[[ Material provided open ]]
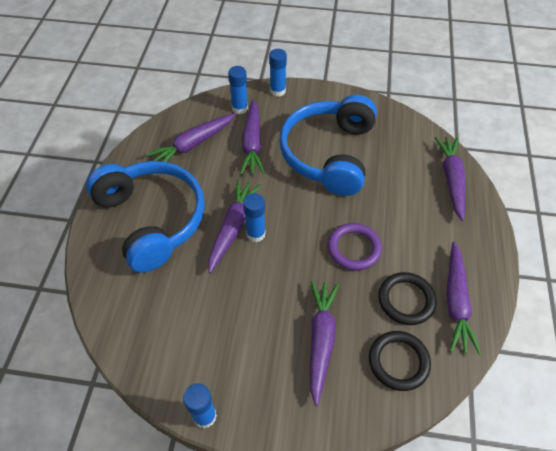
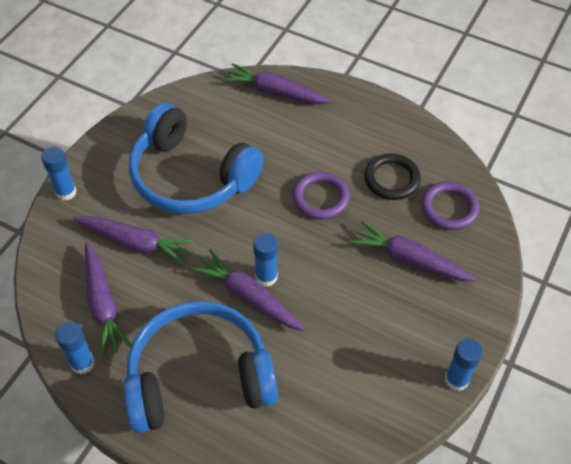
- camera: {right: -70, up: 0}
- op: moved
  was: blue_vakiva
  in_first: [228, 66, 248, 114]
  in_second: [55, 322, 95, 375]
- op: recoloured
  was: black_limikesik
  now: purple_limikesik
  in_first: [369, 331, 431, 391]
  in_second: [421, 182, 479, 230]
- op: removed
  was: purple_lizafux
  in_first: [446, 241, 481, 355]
[[ Material provided closed ]]
__Task to carry out__
Take the line that contains "was: blue_vakiva" and every line after it to the end of the entries above, and reproduce them exactly.

__The completed task__
  was: blue_vakiva
  in_first: [228, 66, 248, 114]
  in_second: [55, 322, 95, 375]
- op: recoloured
  was: black_limikesik
  now: purple_limikesik
  in_first: [369, 331, 431, 391]
  in_second: [421, 182, 479, 230]
- op: removed
  was: purple_lizafux
  in_first: [446, 241, 481, 355]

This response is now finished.